Items from a data source:
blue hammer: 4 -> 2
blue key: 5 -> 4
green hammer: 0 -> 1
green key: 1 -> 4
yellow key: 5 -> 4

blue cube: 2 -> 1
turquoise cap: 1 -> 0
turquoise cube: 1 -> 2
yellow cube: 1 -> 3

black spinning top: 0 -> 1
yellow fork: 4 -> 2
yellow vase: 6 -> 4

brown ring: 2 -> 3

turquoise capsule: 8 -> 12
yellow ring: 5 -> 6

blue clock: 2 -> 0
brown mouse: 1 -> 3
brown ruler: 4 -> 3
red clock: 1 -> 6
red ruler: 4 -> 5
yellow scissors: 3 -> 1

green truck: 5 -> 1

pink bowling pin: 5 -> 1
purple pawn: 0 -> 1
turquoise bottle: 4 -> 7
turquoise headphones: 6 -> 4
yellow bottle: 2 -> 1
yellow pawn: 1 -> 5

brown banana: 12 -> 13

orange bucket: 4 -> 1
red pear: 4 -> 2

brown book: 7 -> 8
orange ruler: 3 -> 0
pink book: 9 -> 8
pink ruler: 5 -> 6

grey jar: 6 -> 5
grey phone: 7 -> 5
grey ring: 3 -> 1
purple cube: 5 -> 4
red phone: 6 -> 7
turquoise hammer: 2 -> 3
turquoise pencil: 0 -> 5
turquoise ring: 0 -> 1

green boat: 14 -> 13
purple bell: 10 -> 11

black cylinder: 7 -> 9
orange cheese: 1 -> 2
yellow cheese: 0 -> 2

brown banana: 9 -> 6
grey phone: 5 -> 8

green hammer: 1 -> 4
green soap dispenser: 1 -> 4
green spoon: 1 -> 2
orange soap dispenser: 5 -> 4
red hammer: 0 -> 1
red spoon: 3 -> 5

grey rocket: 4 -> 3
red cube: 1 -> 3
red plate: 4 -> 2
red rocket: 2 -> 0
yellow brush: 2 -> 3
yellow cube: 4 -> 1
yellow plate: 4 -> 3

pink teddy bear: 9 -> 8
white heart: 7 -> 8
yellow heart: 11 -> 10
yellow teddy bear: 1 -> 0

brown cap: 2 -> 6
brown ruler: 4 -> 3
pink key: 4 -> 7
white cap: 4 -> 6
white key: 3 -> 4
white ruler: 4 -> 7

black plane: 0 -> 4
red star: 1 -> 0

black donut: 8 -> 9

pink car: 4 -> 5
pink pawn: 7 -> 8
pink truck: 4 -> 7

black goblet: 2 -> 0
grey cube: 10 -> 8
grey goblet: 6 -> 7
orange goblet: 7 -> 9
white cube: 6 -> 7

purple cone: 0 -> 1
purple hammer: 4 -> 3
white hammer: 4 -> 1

Directive: Restate verbatim the first line above and all lines after it through the line containing "brown book: 7 -> 8"; omit the rest.

Solution:
blue hammer: 4 -> 2
blue key: 5 -> 4
green hammer: 0 -> 1
green key: 1 -> 4
yellow key: 5 -> 4

blue cube: 2 -> 1
turquoise cap: 1 -> 0
turquoise cube: 1 -> 2
yellow cube: 1 -> 3

black spinning top: 0 -> 1
yellow fork: 4 -> 2
yellow vase: 6 -> 4

brown ring: 2 -> 3

turquoise capsule: 8 -> 12
yellow ring: 5 -> 6

blue clock: 2 -> 0
brown mouse: 1 -> 3
brown ruler: 4 -> 3
red clock: 1 -> 6
red ruler: 4 -> 5
yellow scissors: 3 -> 1

green truck: 5 -> 1

pink bowling pin: 5 -> 1
purple pawn: 0 -> 1
turquoise bottle: 4 -> 7
turquoise headphones: 6 -> 4
yellow bottle: 2 -> 1
yellow pawn: 1 -> 5

brown banana: 12 -> 13

orange bucket: 4 -> 1
red pear: 4 -> 2

brown book: 7 -> 8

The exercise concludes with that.